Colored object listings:
Content starts
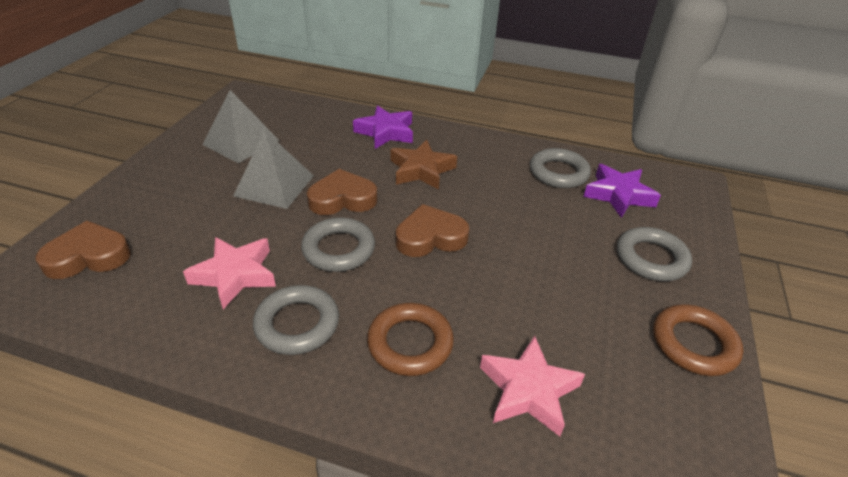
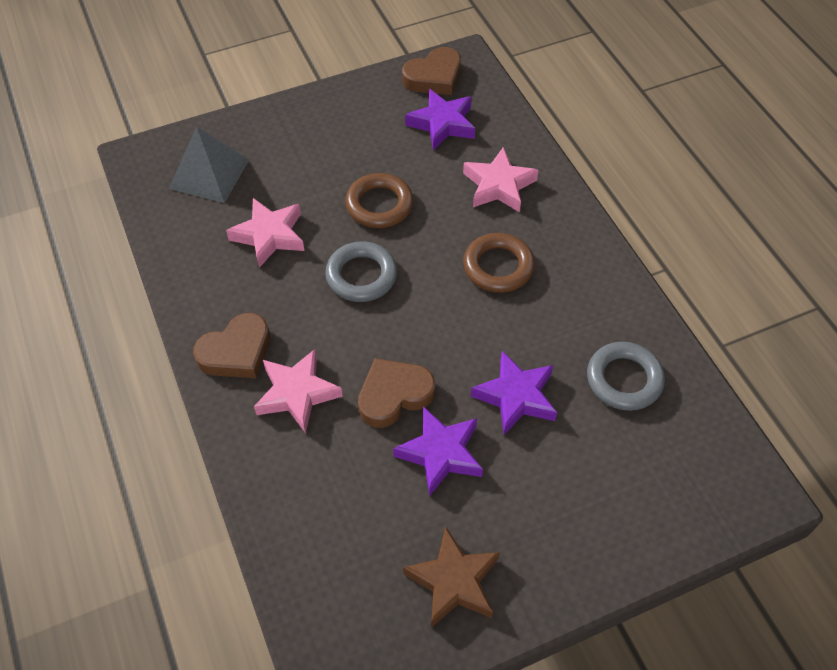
grey pyramid: 2 -> 1
grey ring: 4 -> 2
pink star: 2 -> 3
purple star: 2 -> 3

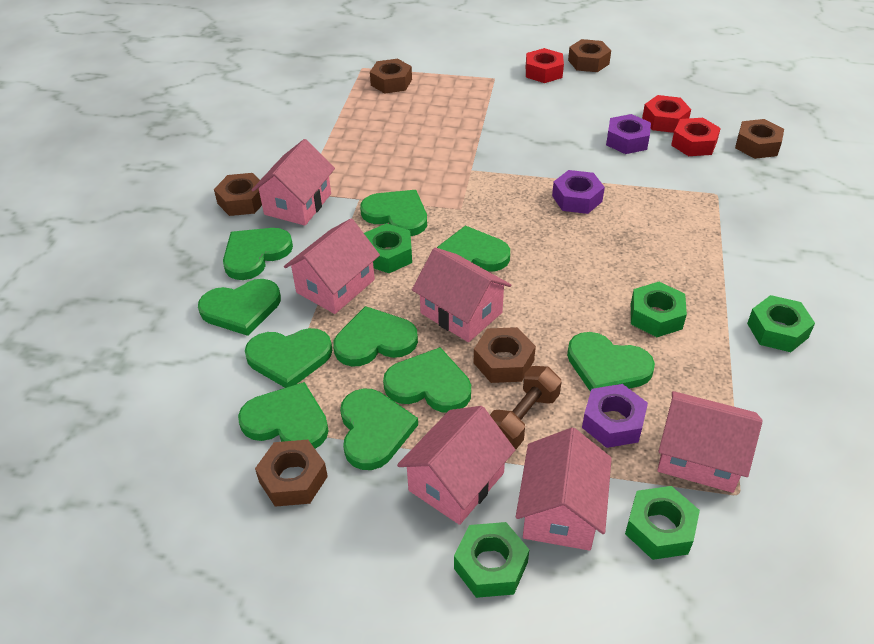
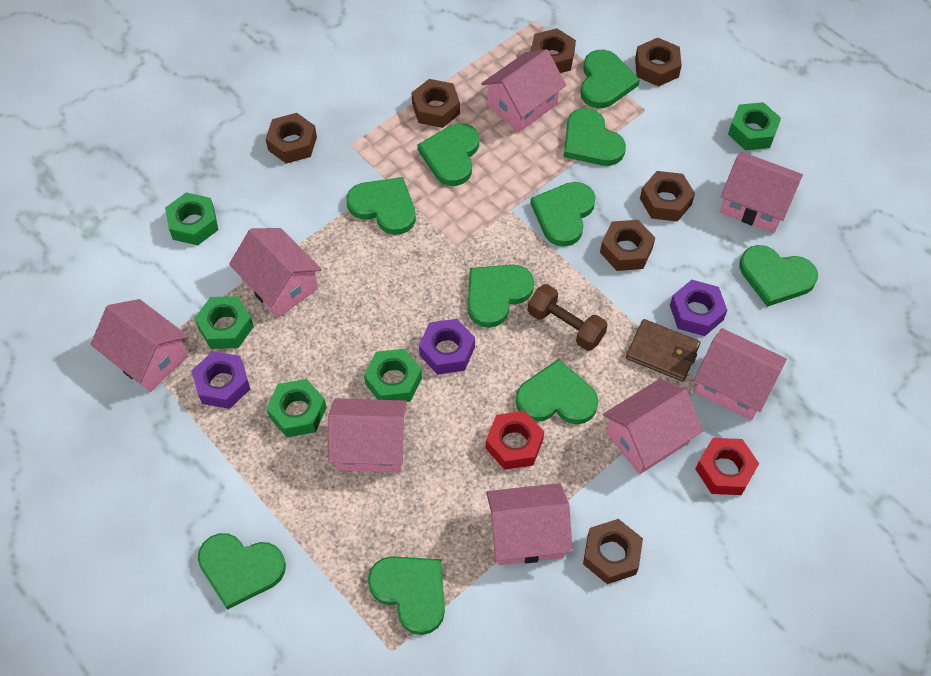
brown nut: 6 -> 7
brown wallet: 0 -> 1
pink house: 6 -> 8
red nut: 3 -> 2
Content ends
> [PROBLEM TO WORK ON] Please output the data above exactly as given, omitting every picture.

> [WRITTEN RESPONSE]
grey pyramid: 2 -> 1
grey ring: 4 -> 2
pink star: 2 -> 3
purple star: 2 -> 3

brown nut: 6 -> 7
brown wallet: 0 -> 1
pink house: 6 -> 8
red nut: 3 -> 2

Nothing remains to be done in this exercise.